What to produce » Among the entries below, find the line with "R6: 100k (GND, SIG8) -> 100k (5V, SIG8)", then quote it and each following line up to and including the line with "P3 pin 2: GND -> BAT", and nothing else.

Records supplied »
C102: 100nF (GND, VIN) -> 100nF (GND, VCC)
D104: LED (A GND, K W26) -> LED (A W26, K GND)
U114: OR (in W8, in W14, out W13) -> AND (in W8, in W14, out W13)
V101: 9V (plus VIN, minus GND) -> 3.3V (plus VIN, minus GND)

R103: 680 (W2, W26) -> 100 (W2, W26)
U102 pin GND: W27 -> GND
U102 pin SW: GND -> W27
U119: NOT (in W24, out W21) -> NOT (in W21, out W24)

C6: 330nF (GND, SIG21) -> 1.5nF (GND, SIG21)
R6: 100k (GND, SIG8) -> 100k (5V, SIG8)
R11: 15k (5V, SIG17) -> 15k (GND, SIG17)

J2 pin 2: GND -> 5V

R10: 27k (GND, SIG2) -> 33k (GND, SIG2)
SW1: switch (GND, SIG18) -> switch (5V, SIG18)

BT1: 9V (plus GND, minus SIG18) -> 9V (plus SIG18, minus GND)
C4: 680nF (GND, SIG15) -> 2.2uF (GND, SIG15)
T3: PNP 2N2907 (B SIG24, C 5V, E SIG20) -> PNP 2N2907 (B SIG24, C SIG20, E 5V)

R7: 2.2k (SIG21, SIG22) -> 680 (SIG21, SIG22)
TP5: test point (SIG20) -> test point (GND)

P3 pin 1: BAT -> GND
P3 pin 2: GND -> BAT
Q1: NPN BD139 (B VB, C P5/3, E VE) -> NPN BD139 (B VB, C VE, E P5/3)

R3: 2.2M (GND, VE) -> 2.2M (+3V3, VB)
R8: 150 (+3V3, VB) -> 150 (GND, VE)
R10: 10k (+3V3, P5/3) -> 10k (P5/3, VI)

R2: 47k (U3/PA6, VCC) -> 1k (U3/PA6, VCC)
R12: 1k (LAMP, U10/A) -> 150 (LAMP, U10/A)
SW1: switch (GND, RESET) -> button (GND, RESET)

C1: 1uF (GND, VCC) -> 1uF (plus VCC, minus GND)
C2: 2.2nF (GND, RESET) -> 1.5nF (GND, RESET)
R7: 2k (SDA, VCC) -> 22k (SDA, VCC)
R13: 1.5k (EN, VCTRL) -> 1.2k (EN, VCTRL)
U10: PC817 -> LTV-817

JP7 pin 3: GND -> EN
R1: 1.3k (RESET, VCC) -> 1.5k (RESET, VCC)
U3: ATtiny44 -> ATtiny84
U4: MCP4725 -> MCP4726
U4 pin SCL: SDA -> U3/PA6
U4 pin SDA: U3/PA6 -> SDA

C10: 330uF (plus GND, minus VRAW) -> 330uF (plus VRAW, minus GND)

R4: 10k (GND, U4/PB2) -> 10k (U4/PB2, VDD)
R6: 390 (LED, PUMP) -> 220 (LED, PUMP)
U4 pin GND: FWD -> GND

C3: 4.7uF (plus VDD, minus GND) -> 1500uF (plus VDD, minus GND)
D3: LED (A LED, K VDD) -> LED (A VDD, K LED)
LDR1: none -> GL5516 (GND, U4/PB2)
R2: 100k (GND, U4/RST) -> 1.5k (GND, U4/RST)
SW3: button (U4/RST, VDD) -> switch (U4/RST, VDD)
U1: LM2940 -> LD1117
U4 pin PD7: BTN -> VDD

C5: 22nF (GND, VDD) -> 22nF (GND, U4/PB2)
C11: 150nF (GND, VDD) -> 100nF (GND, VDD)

Task result »
R6: 100k (GND, SIG8) -> 100k (5V, SIG8)
R11: 15k (5V, SIG17) -> 15k (GND, SIG17)

J2 pin 2: GND -> 5V

R10: 27k (GND, SIG2) -> 33k (GND, SIG2)
SW1: switch (GND, SIG18) -> switch (5V, SIG18)

BT1: 9V (plus GND, minus SIG18) -> 9V (plus SIG18, minus GND)
C4: 680nF (GND, SIG15) -> 2.2uF (GND, SIG15)
T3: PNP 2N2907 (B SIG24, C 5V, E SIG20) -> PNP 2N2907 (B SIG24, C SIG20, E 5V)

R7: 2.2k (SIG21, SIG22) -> 680 (SIG21, SIG22)
TP5: test point (SIG20) -> test point (GND)

P3 pin 1: BAT -> GND
P3 pin 2: GND -> BAT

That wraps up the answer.